Task goal
Search the material below for the word "grey" and copy every line in which it occurs.

Records for processing
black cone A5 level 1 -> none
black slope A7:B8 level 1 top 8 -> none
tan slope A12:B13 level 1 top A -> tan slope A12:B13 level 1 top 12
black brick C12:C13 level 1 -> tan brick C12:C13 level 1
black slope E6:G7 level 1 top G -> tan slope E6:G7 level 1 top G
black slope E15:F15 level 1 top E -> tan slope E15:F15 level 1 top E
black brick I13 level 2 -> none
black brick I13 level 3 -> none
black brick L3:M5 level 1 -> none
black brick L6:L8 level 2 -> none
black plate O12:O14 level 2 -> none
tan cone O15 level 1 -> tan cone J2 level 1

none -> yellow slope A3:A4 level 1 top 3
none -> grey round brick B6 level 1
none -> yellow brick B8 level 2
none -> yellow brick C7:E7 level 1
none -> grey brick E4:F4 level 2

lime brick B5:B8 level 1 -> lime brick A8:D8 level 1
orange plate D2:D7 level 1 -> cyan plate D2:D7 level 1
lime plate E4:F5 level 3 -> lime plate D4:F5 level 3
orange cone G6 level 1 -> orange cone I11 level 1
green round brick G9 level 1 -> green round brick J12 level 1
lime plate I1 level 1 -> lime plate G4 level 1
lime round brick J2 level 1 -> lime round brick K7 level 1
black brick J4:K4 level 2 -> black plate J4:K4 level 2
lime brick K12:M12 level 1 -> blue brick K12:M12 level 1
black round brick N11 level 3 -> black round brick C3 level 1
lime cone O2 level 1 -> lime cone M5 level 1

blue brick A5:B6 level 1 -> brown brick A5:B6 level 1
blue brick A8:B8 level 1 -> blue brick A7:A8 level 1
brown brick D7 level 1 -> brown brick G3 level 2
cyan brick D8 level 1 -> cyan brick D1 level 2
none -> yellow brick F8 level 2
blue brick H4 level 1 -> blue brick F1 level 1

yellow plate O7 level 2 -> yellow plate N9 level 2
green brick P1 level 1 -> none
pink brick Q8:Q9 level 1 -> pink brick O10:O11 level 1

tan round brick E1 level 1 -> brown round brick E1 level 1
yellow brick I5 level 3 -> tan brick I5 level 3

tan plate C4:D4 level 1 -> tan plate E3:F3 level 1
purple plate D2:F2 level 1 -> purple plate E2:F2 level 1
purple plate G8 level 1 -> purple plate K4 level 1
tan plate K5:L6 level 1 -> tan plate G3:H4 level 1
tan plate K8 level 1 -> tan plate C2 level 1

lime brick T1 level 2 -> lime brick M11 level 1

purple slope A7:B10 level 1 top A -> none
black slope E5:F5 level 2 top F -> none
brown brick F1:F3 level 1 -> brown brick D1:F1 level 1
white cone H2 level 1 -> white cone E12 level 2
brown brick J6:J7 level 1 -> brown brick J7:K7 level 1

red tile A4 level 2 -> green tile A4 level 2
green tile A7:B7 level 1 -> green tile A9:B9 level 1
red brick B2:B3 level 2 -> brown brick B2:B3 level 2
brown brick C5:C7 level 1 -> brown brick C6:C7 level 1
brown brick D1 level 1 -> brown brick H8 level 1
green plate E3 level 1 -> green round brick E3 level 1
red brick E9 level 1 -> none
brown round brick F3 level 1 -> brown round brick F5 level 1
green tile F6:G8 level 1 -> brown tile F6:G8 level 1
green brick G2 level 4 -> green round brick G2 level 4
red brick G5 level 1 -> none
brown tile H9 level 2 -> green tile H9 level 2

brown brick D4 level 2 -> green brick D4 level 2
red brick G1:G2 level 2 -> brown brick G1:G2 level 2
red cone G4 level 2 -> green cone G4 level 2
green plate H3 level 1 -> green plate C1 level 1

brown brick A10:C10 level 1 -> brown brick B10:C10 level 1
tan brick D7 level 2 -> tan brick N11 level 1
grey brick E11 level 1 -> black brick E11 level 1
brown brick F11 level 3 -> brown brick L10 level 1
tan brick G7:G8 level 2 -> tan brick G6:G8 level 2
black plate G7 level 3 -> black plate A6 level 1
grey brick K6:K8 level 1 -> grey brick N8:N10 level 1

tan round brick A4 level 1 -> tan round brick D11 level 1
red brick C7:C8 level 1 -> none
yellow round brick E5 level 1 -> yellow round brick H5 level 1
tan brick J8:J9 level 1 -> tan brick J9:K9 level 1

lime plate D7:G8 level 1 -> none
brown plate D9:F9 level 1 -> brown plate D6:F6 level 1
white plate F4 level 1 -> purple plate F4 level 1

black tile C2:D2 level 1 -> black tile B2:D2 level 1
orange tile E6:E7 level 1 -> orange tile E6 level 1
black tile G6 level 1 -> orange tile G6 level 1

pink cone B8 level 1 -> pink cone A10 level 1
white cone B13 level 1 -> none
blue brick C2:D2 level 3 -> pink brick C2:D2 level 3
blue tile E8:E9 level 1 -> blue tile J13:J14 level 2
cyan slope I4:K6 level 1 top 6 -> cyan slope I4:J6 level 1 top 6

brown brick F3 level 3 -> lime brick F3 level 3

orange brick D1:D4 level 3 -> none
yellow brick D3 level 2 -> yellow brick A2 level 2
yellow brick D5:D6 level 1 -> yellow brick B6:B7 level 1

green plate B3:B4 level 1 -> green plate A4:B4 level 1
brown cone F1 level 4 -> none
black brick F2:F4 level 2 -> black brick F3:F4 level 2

Finished exercise
none -> grey round brick B6 level 1
none -> grey brick E4:F4 level 2
grey brick E11 level 1 -> black brick E11 level 1
grey brick K6:K8 level 1 -> grey brick N8:N10 level 1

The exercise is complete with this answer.